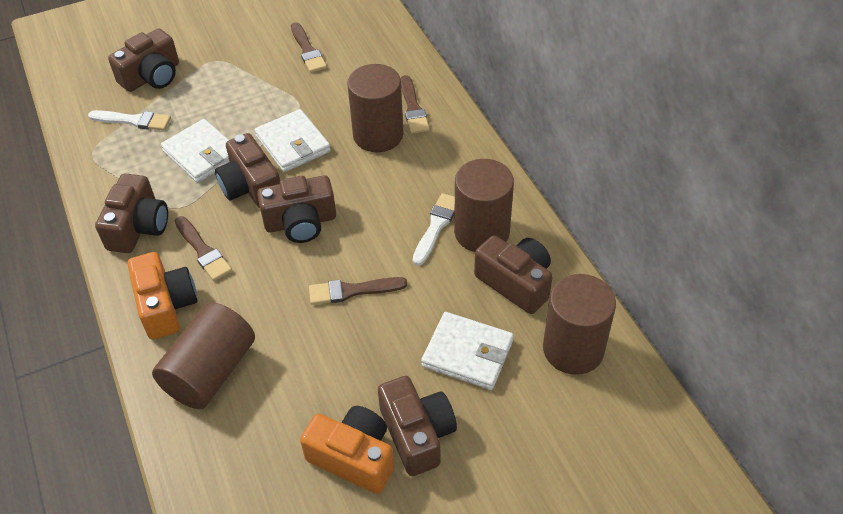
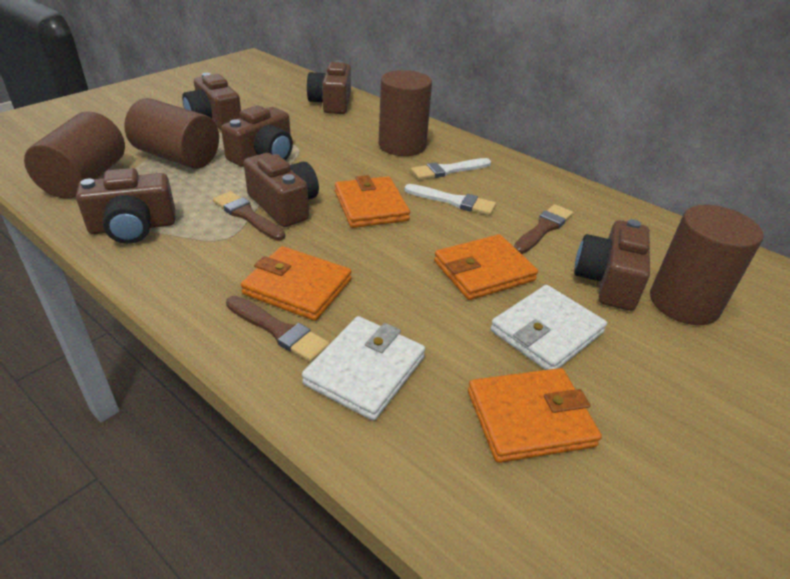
brown brush: 4 -> 3
orange camera: 2 -> 0
orange wallet: 0 -> 4
white wallet: 3 -> 2

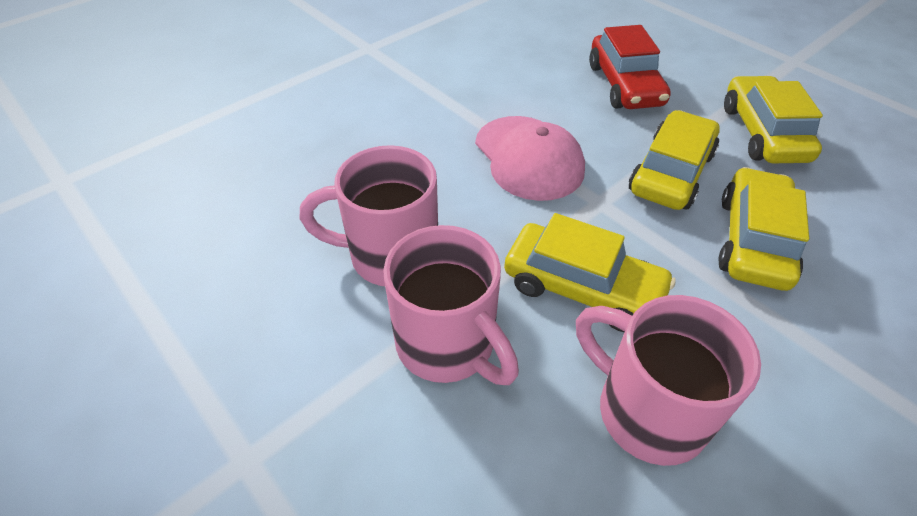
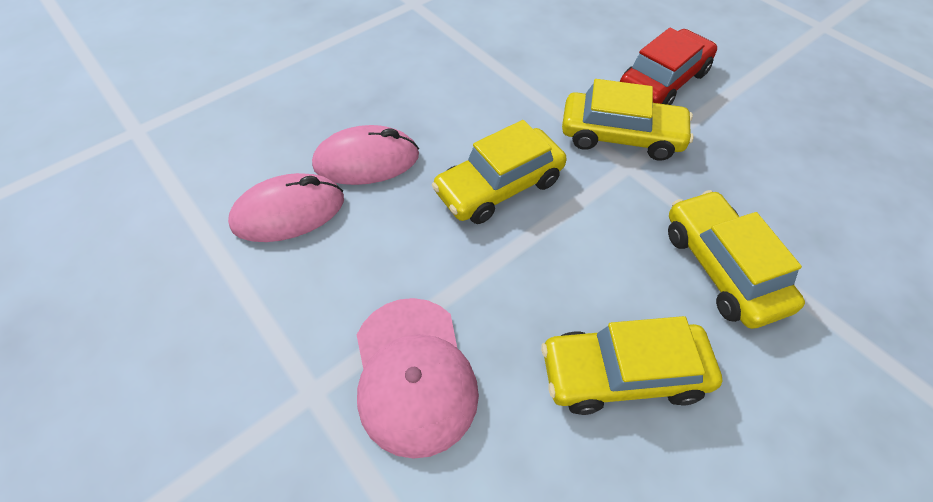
pink mouse: 0 -> 2
pink mug: 3 -> 0

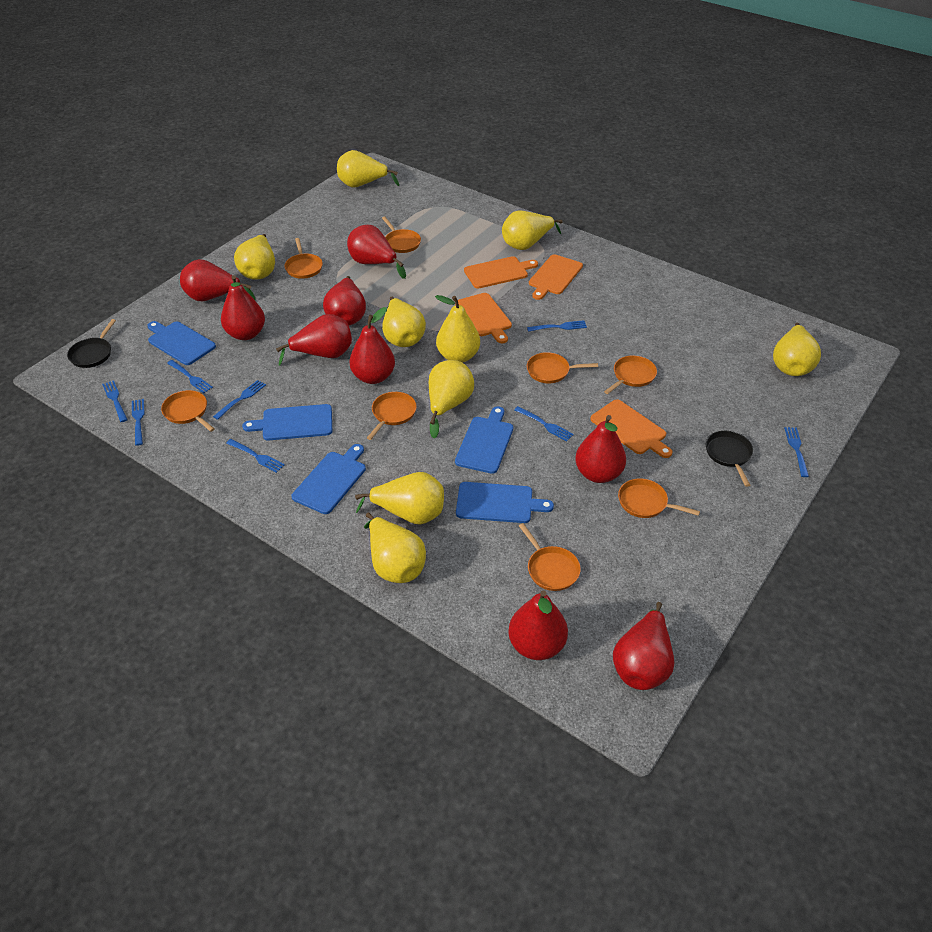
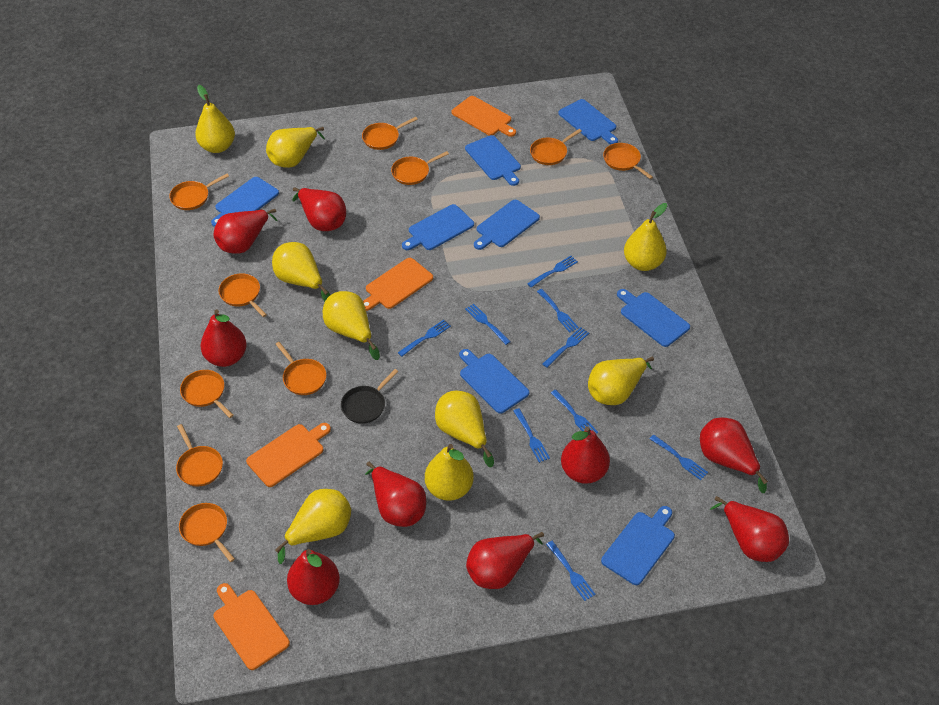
black pan: 2 -> 1
blue cutting board: 5 -> 8
blue fork: 8 -> 9
orange pan: 8 -> 10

### What to do
Could you set down every entry again exactly as written, leaving out any pictures?

### Task response
brown brush: 4 -> 3
orange camera: 2 -> 0
orange wallet: 0 -> 4
white wallet: 3 -> 2

pink mouse: 0 -> 2
pink mug: 3 -> 0

black pan: 2 -> 1
blue cutting board: 5 -> 8
blue fork: 8 -> 9
orange pan: 8 -> 10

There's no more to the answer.